EXERCISE AIM -
From the data below, set down exactly the lines between the one holding "DIGITS pin DIO: D3 -> D13" and the one holding "STEPPER pin IN1: D8 -> RX", inclusive, and no others.

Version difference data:

════════

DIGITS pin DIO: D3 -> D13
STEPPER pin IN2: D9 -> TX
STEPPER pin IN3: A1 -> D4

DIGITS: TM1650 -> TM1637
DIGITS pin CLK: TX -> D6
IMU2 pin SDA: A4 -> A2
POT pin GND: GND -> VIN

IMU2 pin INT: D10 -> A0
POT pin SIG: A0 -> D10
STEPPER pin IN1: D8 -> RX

════════

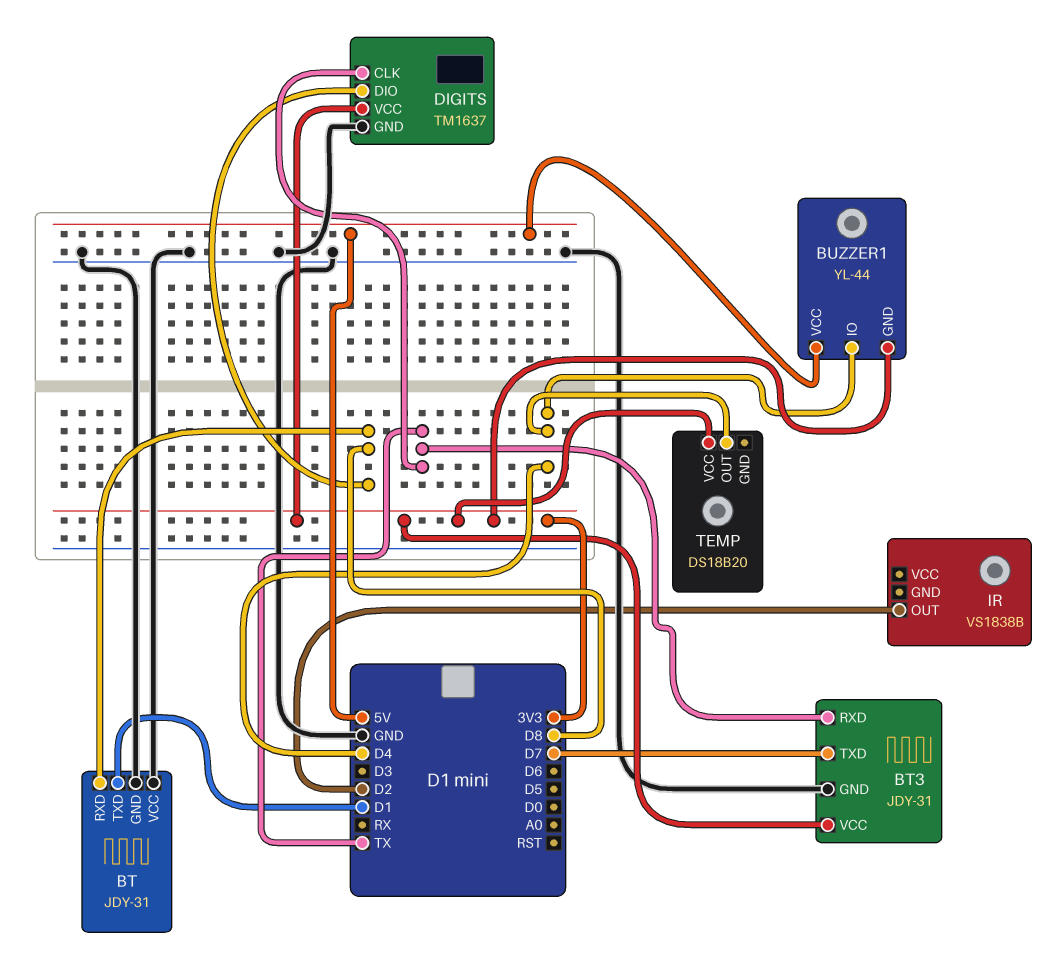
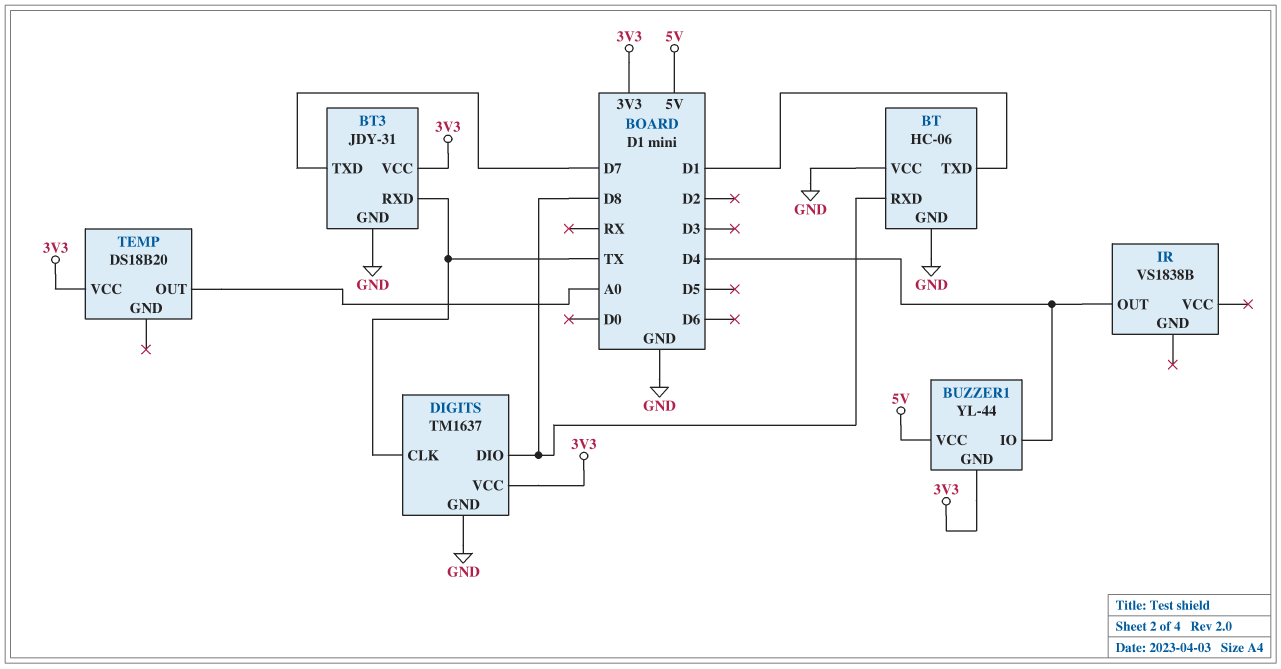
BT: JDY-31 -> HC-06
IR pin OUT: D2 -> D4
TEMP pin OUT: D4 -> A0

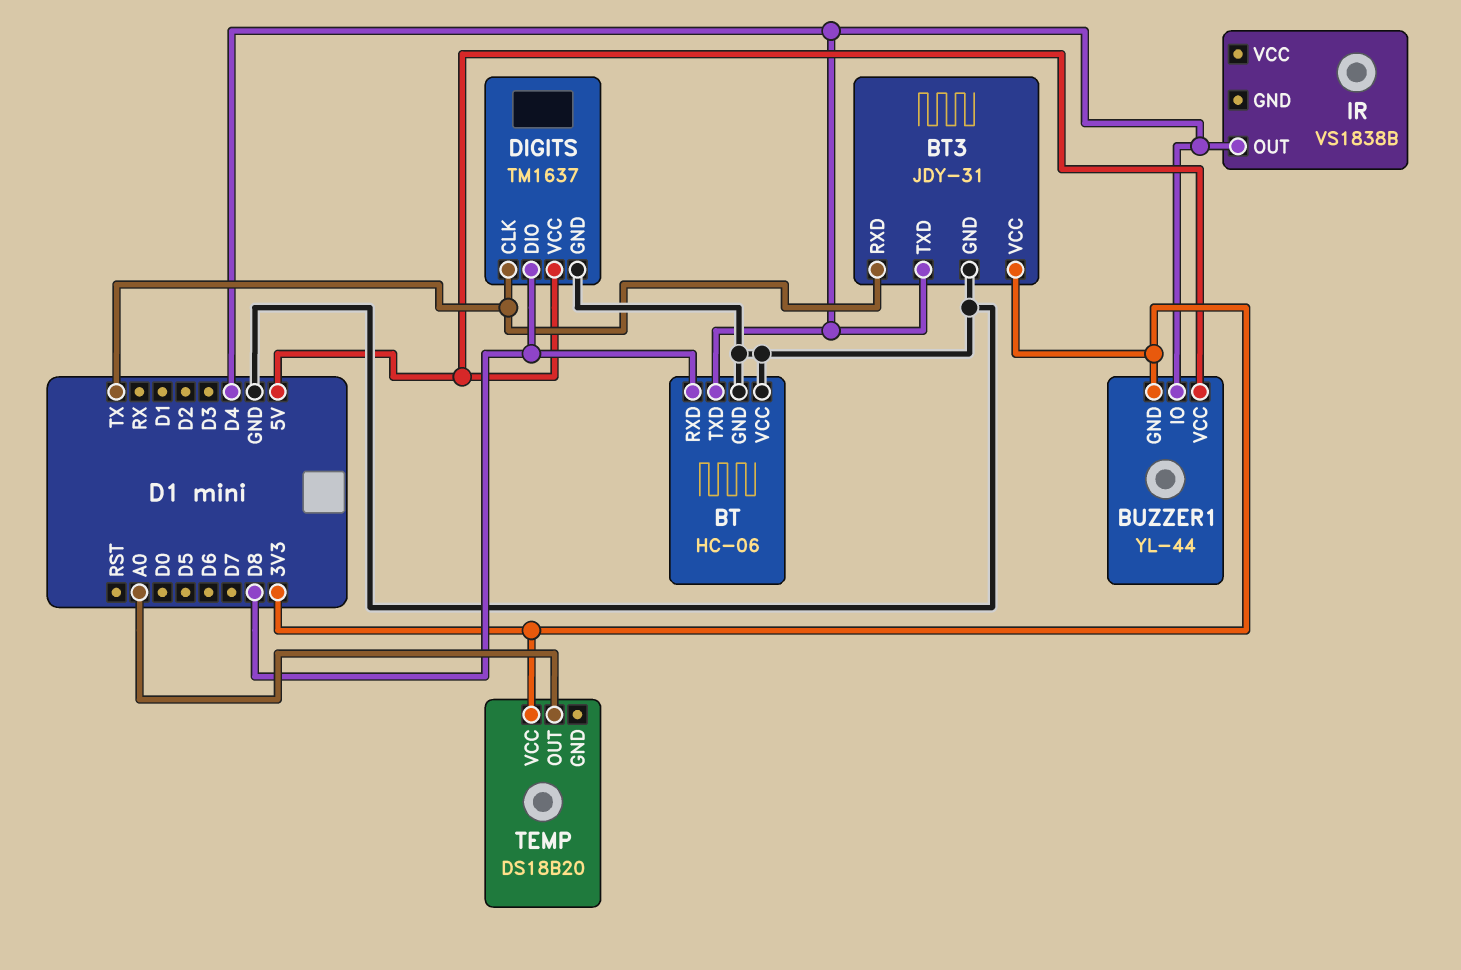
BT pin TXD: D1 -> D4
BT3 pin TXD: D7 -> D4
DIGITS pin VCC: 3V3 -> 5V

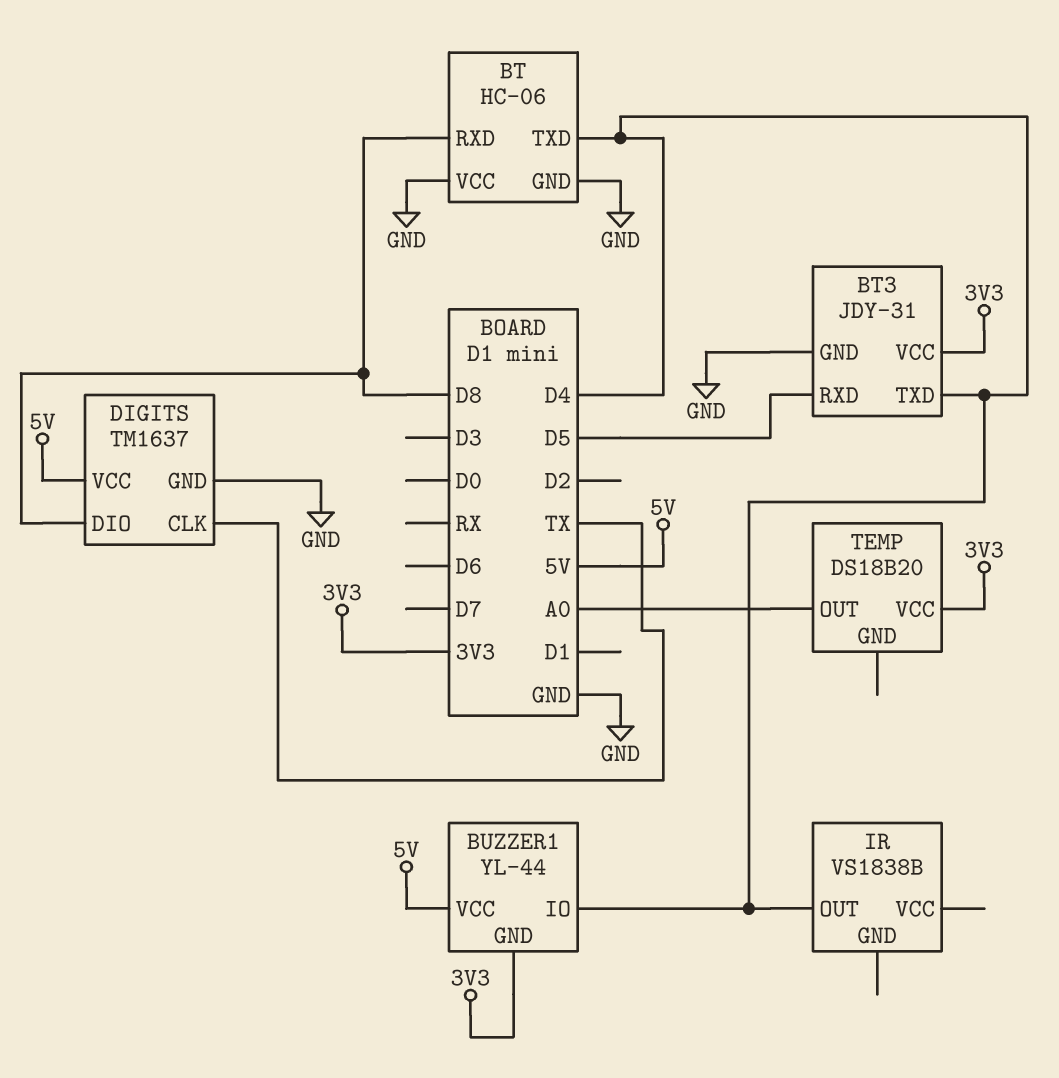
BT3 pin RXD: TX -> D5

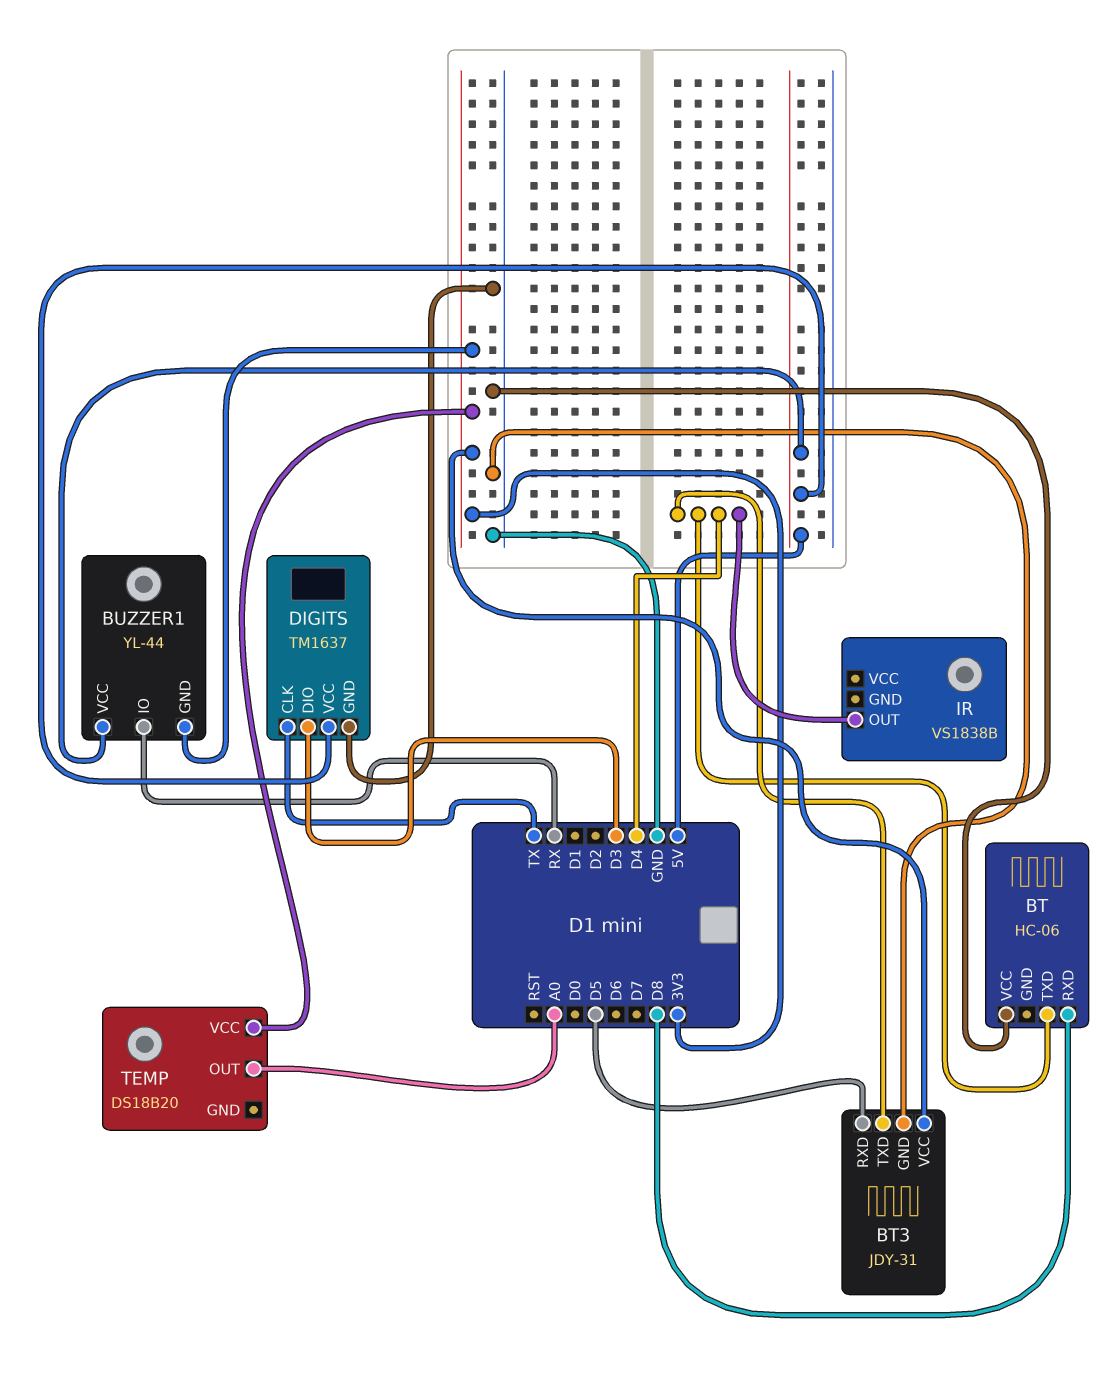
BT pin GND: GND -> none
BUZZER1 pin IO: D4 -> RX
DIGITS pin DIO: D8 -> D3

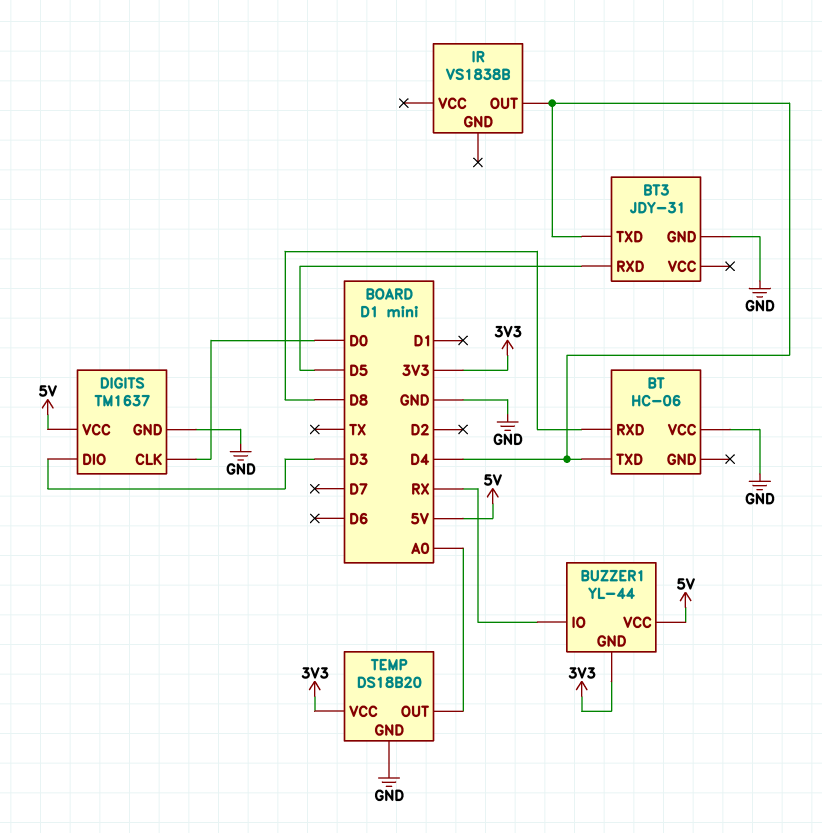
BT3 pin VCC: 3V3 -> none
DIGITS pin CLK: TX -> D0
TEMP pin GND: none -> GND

════════

RESPONSE FOR THIS EXERCISE -
DIGITS pin DIO: D3 -> D13
STEPPER pin IN2: D9 -> TX
STEPPER pin IN3: A1 -> D4

DIGITS: TM1650 -> TM1637
DIGITS pin CLK: TX -> D6
IMU2 pin SDA: A4 -> A2
POT pin GND: GND -> VIN

IMU2 pin INT: D10 -> A0
POT pin SIG: A0 -> D10
STEPPER pin IN1: D8 -> RX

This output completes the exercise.